__WHAT YOU ARE ASKED TO DO__: Retype the records below exactly as they stand, omitting the pictures.

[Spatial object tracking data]
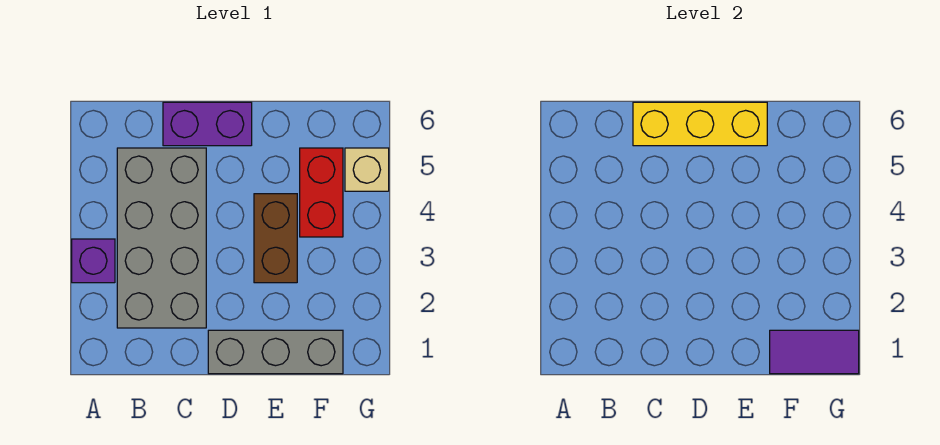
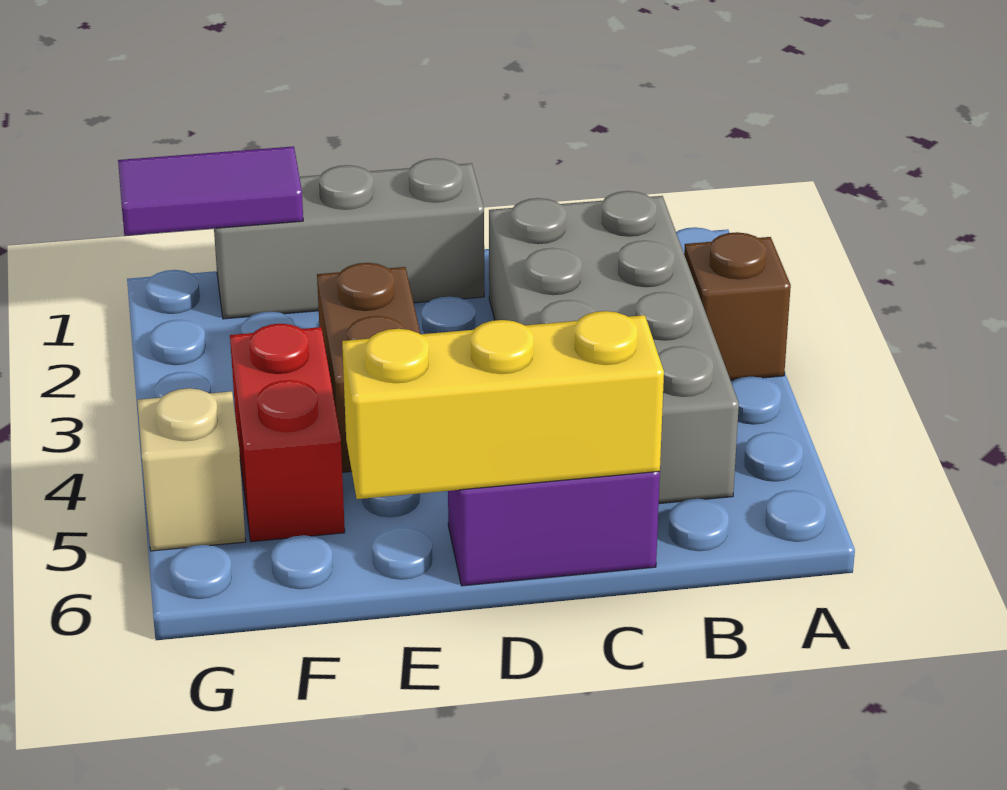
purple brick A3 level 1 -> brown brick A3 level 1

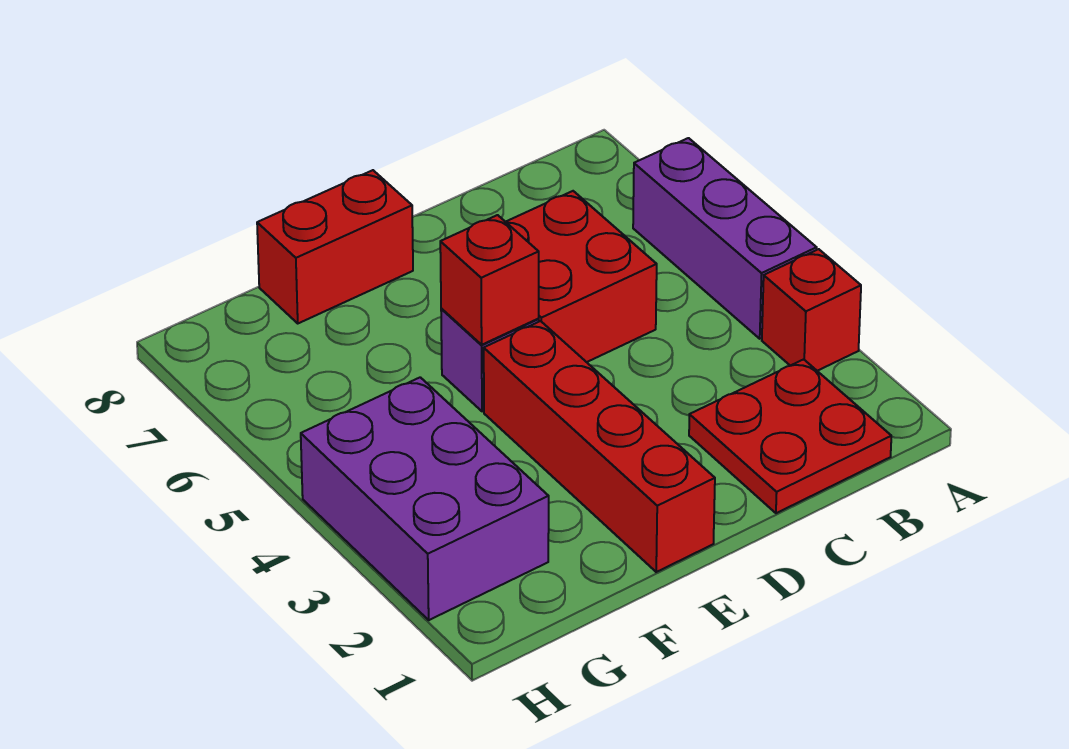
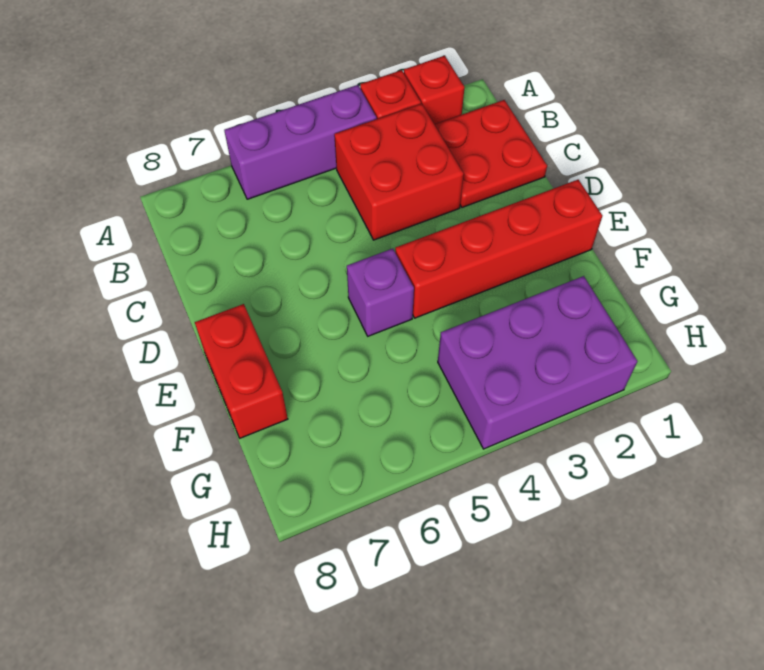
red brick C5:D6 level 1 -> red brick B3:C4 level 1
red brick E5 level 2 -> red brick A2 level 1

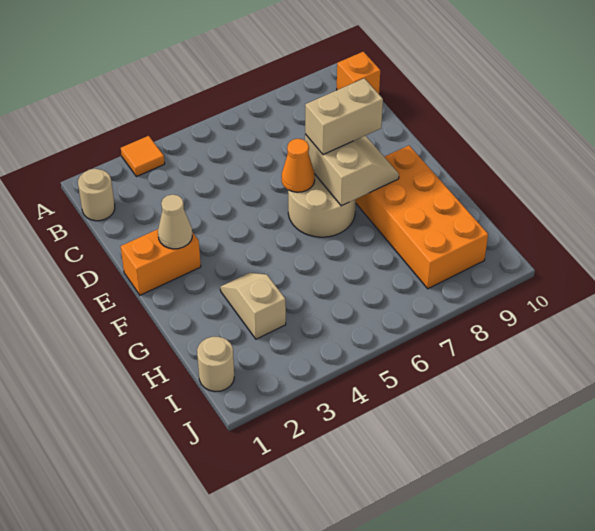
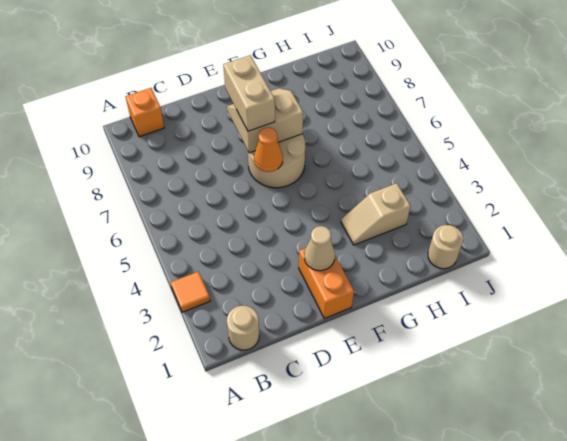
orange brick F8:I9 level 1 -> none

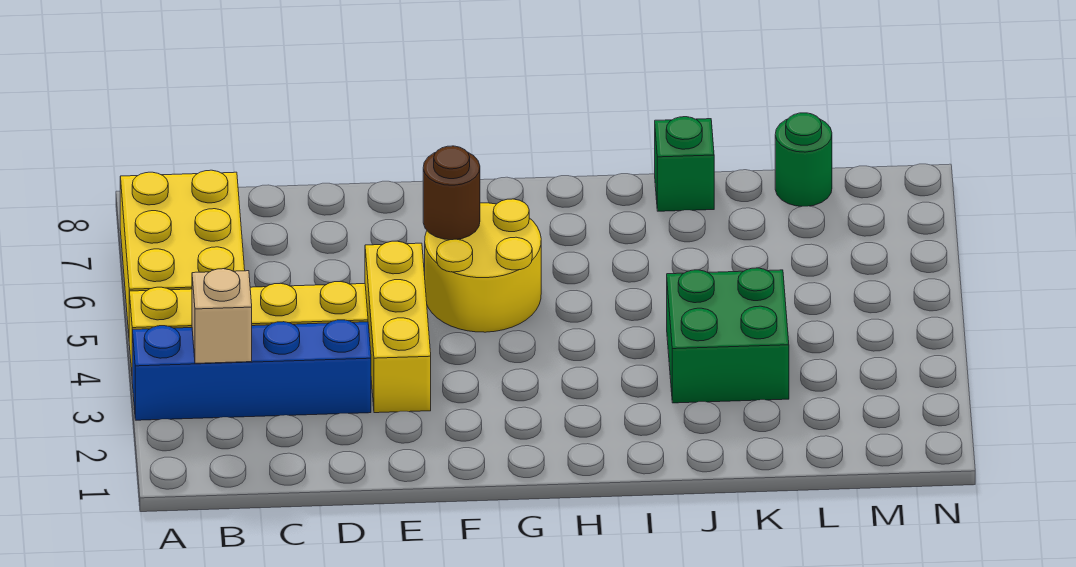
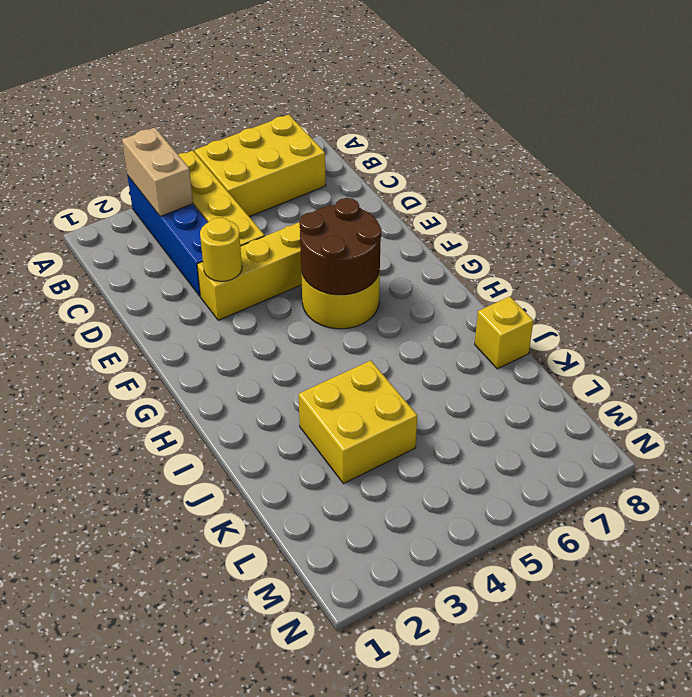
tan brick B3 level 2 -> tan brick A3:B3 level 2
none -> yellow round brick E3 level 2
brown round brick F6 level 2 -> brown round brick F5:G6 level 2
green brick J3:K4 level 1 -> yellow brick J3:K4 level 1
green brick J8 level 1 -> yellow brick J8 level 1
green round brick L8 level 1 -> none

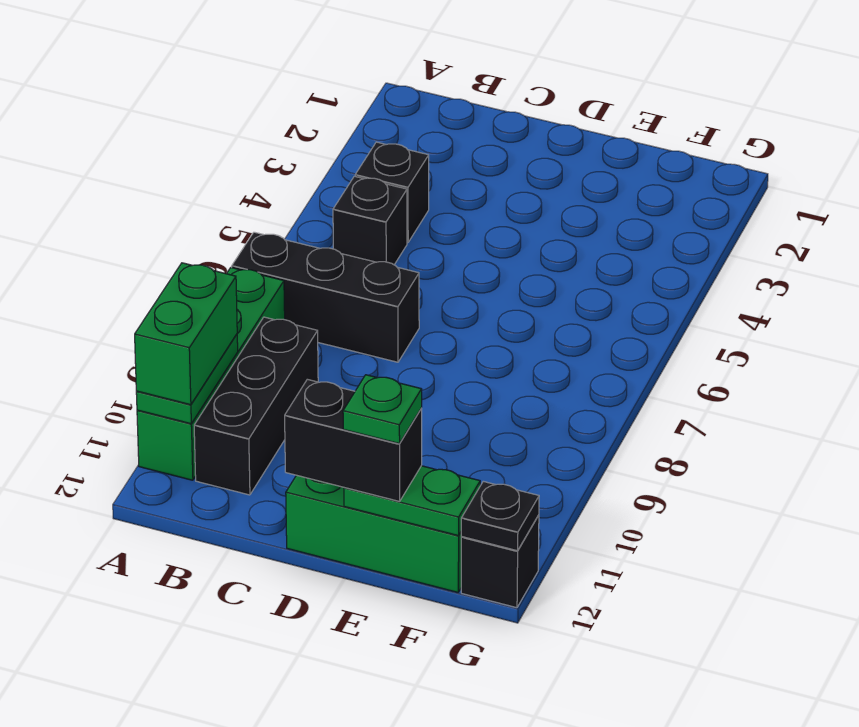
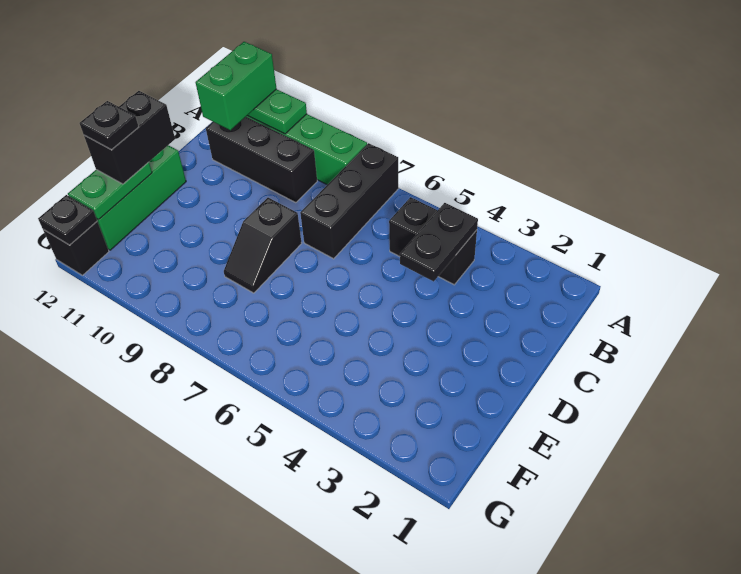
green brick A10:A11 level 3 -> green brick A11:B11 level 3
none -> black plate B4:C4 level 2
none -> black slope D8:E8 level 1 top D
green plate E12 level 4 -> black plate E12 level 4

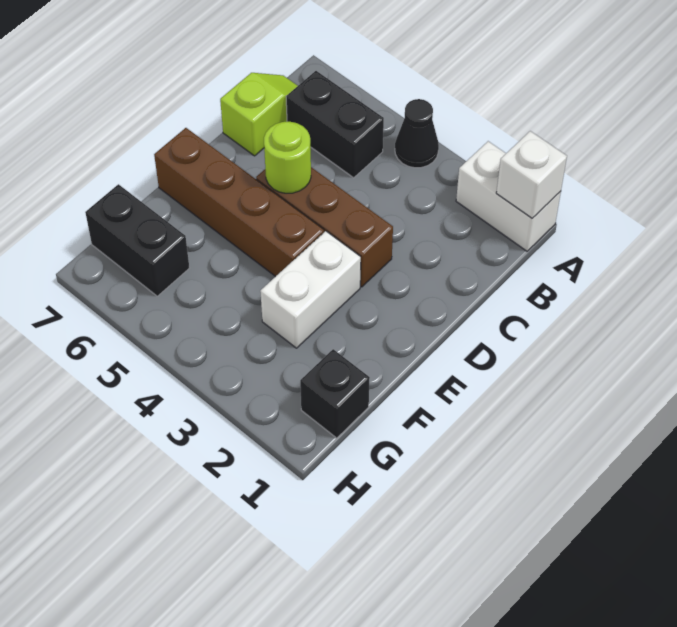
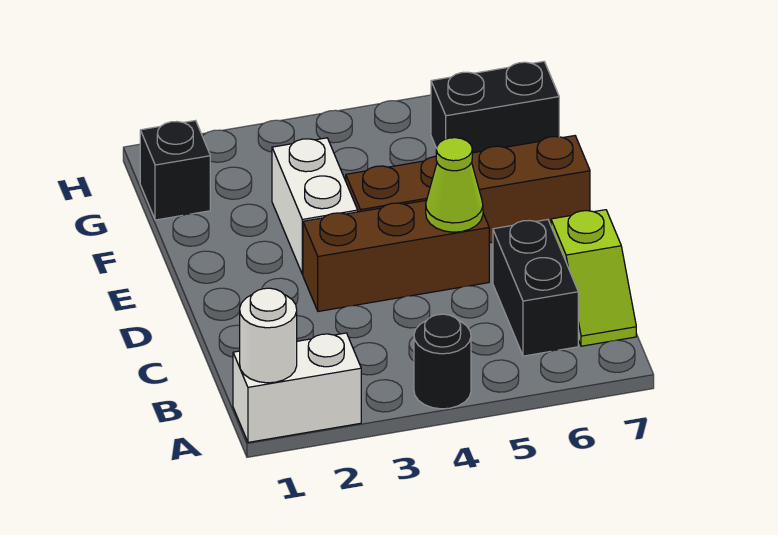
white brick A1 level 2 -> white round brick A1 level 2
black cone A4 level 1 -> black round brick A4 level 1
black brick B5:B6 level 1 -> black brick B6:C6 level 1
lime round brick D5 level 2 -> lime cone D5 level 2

__ANSWER TO THIS TASK__:
purple brick A3 level 1 -> brown brick A3 level 1

red brick C5:D6 level 1 -> red brick B3:C4 level 1
red brick E5 level 2 -> red brick A2 level 1

orange brick F8:I9 level 1 -> none

tan brick B3 level 2 -> tan brick A3:B3 level 2
none -> yellow round brick E3 level 2
brown round brick F6 level 2 -> brown round brick F5:G6 level 2
green brick J3:K4 level 1 -> yellow brick J3:K4 level 1
green brick J8 level 1 -> yellow brick J8 level 1
green round brick L8 level 1 -> none

green brick A10:A11 level 3 -> green brick A11:B11 level 3
none -> black plate B4:C4 level 2
none -> black slope D8:E8 level 1 top D
green plate E12 level 4 -> black plate E12 level 4

white brick A1 level 2 -> white round brick A1 level 2
black cone A4 level 1 -> black round brick A4 level 1
black brick B5:B6 level 1 -> black brick B6:C6 level 1
lime round brick D5 level 2 -> lime cone D5 level 2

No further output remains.